#### Exercise directions
While copying the entries exactly, leave out each picture they contain.

━━━━━ Provided records

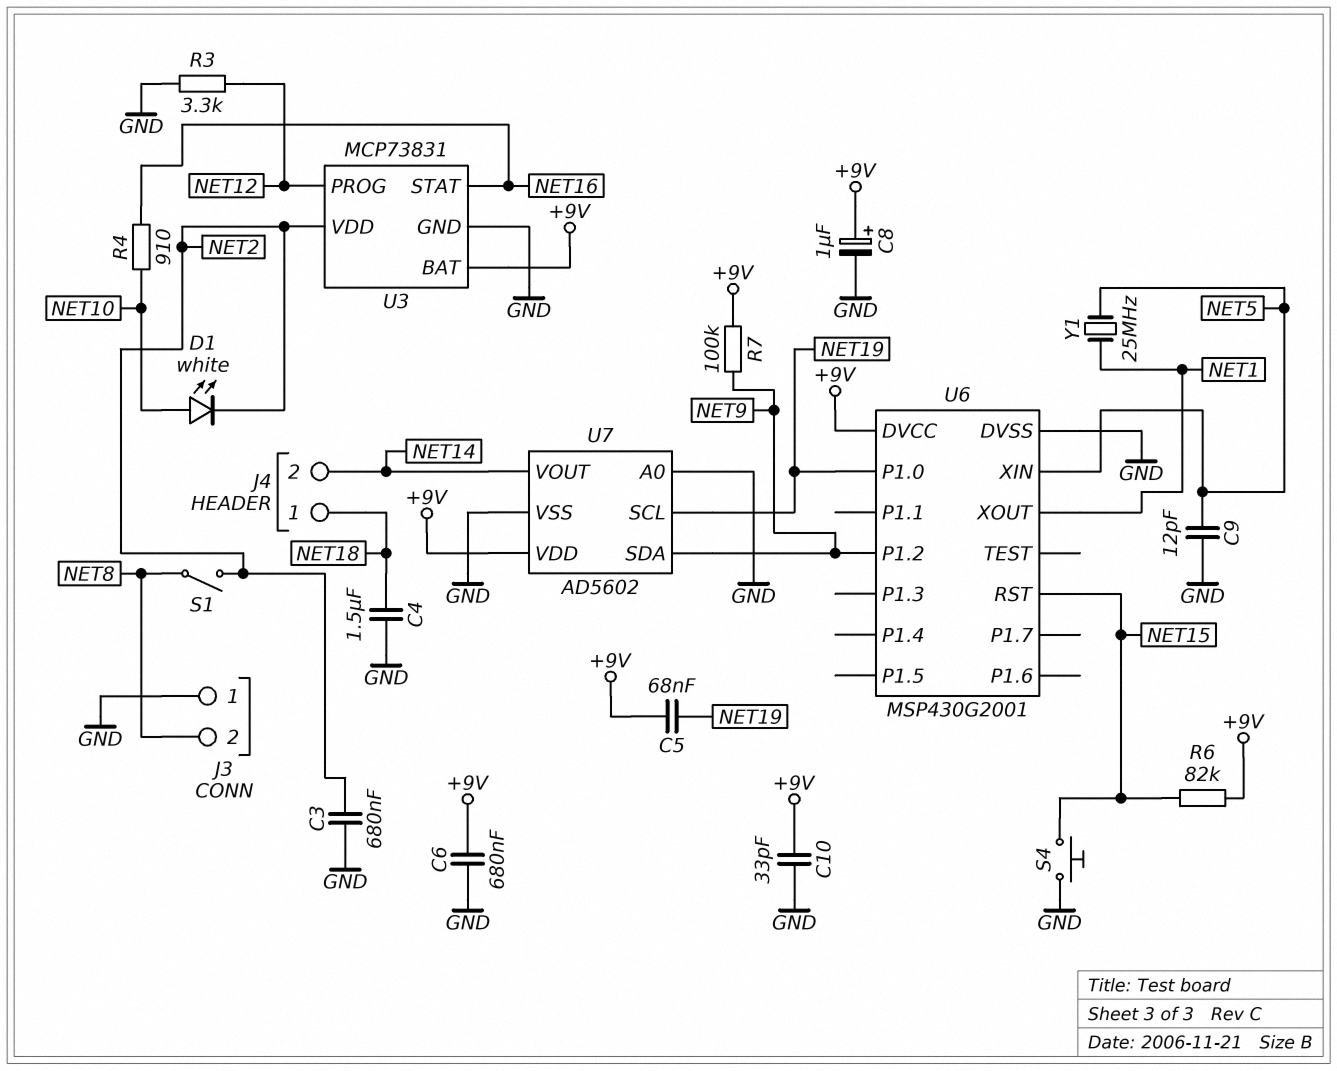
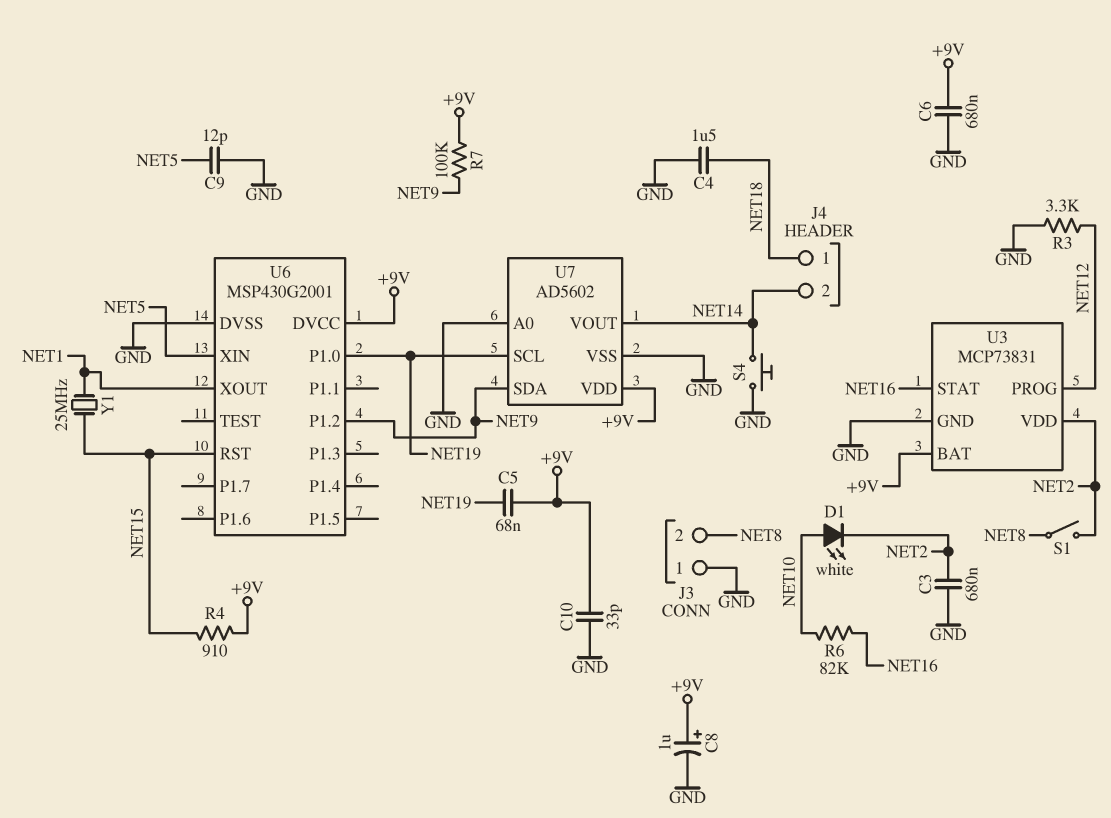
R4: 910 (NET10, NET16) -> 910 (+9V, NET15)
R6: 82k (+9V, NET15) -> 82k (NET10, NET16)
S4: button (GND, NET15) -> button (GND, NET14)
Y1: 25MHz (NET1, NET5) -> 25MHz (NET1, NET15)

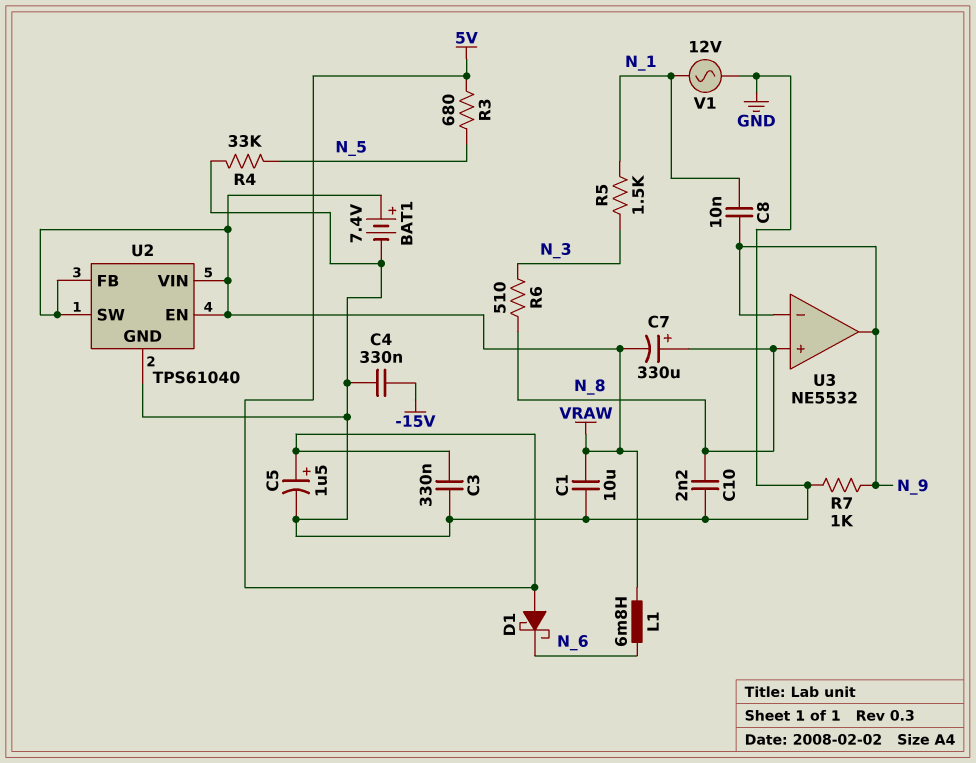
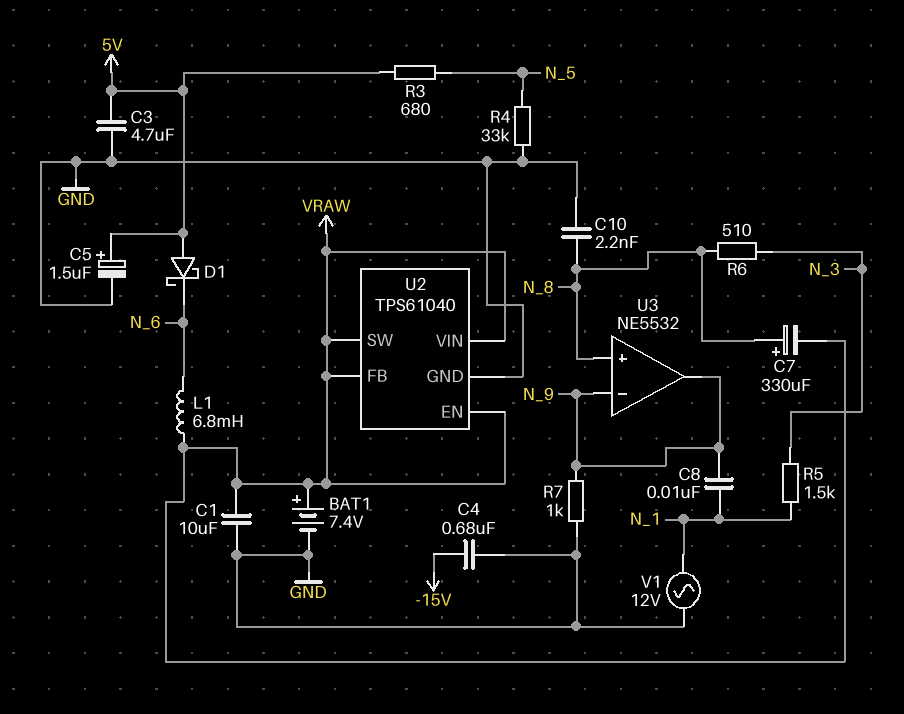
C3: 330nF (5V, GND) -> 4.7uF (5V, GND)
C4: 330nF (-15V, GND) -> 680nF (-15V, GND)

━━━━━━━━━━

#### Written solution
R4: 910 (NET10, NET16) -> 910 (+9V, NET15)
R6: 82k (+9V, NET15) -> 82k (NET10, NET16)
S4: button (GND, NET15) -> button (GND, NET14)
Y1: 25MHz (NET1, NET5) -> 25MHz (NET1, NET15)

C3: 330nF (5V, GND) -> 4.7uF (5V, GND)
C4: 330nF (-15V, GND) -> 680nF (-15V, GND)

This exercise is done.